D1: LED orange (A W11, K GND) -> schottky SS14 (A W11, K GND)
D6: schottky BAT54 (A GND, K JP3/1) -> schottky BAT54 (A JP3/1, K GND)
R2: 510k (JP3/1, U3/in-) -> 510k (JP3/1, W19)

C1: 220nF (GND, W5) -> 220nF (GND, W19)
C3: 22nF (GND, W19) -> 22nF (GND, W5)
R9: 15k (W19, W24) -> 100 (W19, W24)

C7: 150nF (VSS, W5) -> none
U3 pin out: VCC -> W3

□ □ □ □

• Prompt: Only lines holding the word "schottky" belong in the answer; copy each one from the material.

• Output of the task:
D1: LED orange (A W11, K GND) -> schottky SS14 (A W11, K GND)
D6: schottky BAT54 (A GND, K JP3/1) -> schottky BAT54 (A JP3/1, K GND)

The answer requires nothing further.